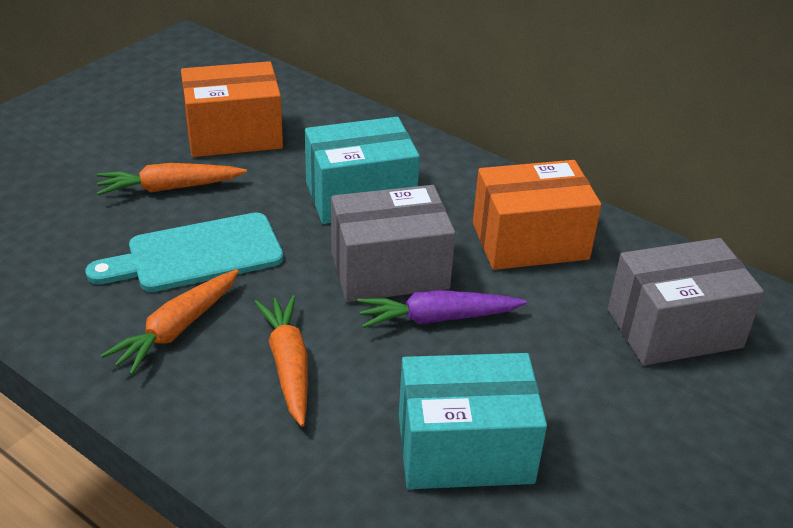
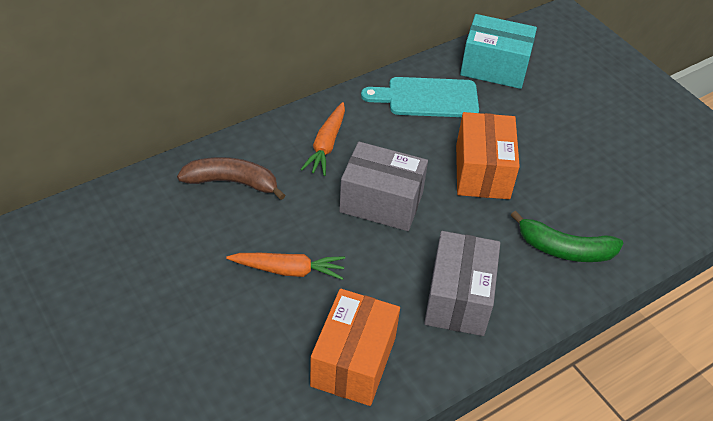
brown banana: 0 -> 1
green banana: 0 -> 1
orange carrot: 3 -> 2
purple carrot: 1 -> 0
turquoise box: 2 -> 1

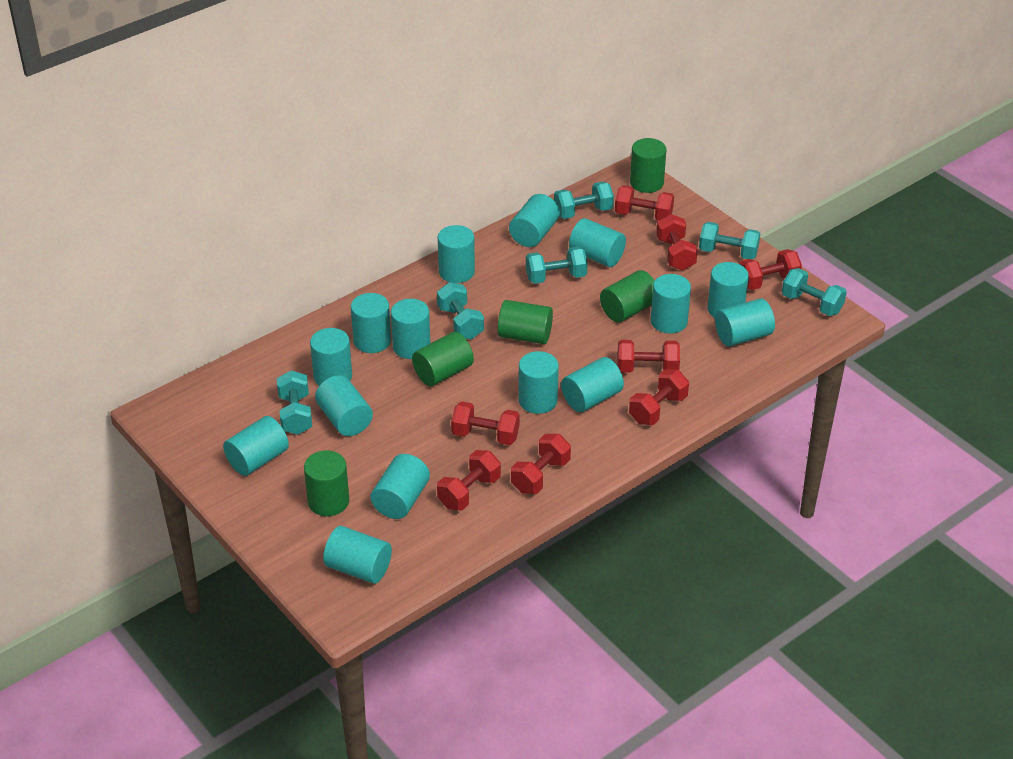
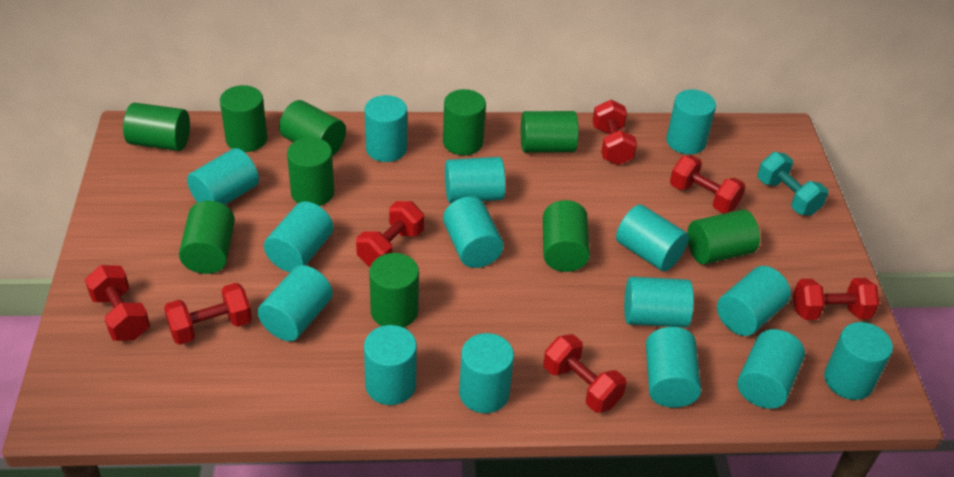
green cylinder: 5 -> 10
red dumbbell: 8 -> 7
turquoise dumbbell: 6 -> 1

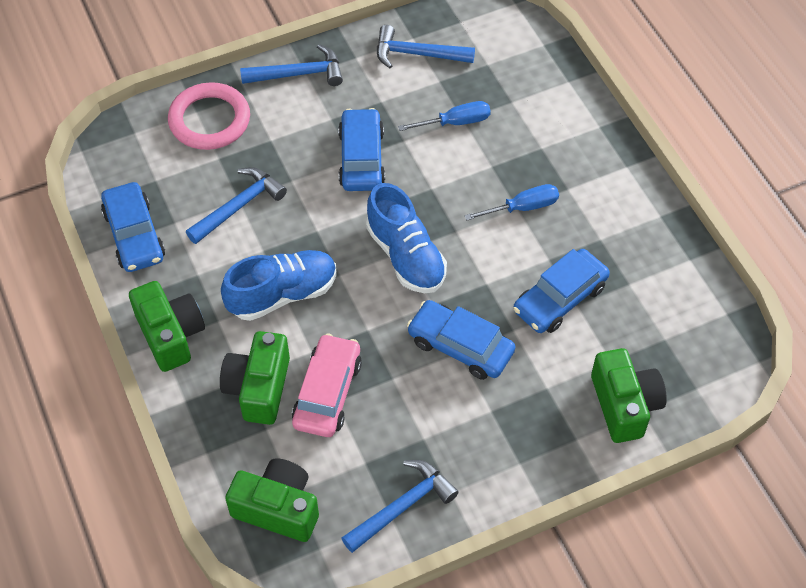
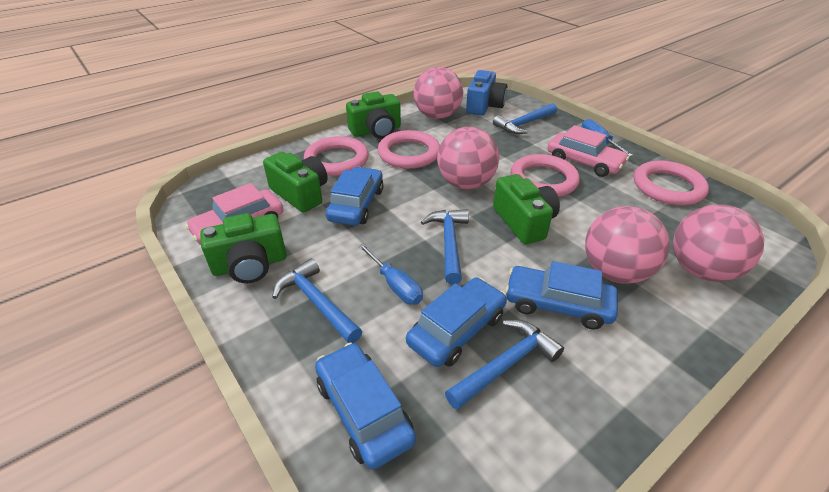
blue camera: 0 -> 1
blue shoe: 2 -> 0
pink ball: 0 -> 4
pink car: 1 -> 2
pink ring: 1 -> 4

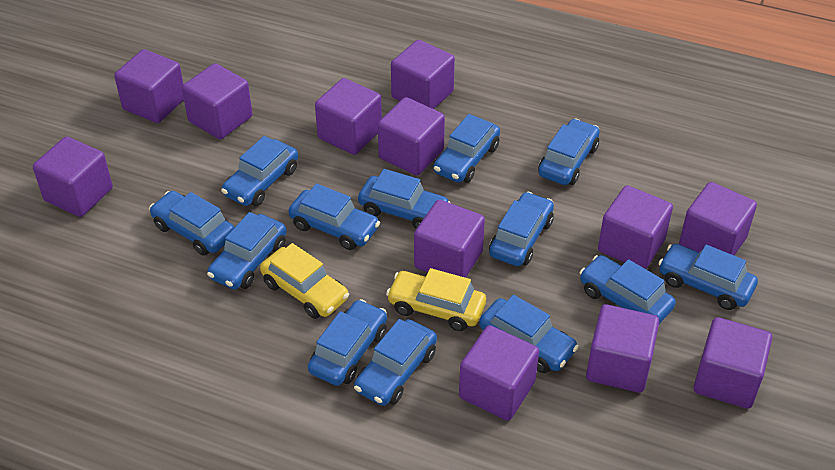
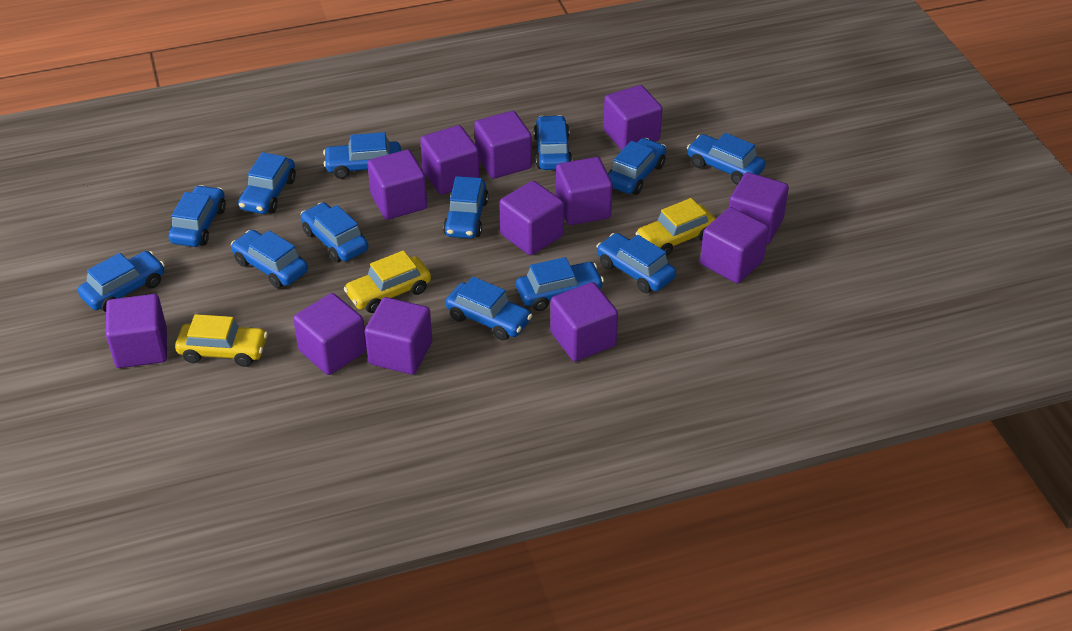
yellow car: 2 -> 3

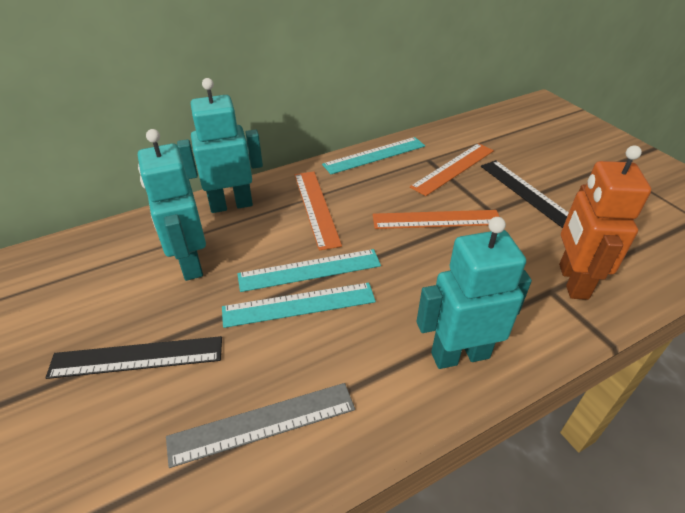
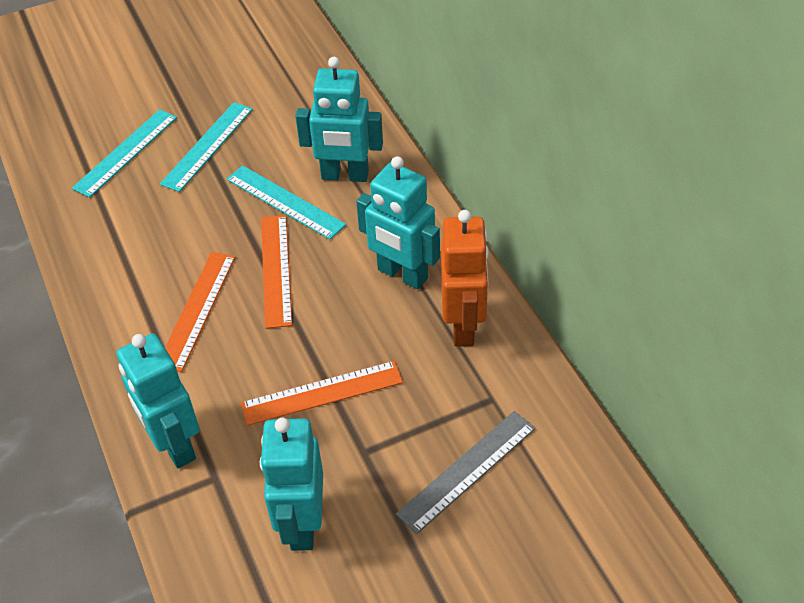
black ruler: 2 -> 0
turquoise robot: 3 -> 4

Description of the task.
Each record must be repeated verbatim, and no picture may appear in the copy.

Your response.
brown banana: 0 -> 1
green banana: 0 -> 1
orange carrot: 3 -> 2
purple carrot: 1 -> 0
turquoise box: 2 -> 1

green cylinder: 5 -> 10
red dumbbell: 8 -> 7
turquoise dumbbell: 6 -> 1

blue camera: 0 -> 1
blue shoe: 2 -> 0
pink ball: 0 -> 4
pink car: 1 -> 2
pink ring: 1 -> 4

yellow car: 2 -> 3

black ruler: 2 -> 0
turquoise robot: 3 -> 4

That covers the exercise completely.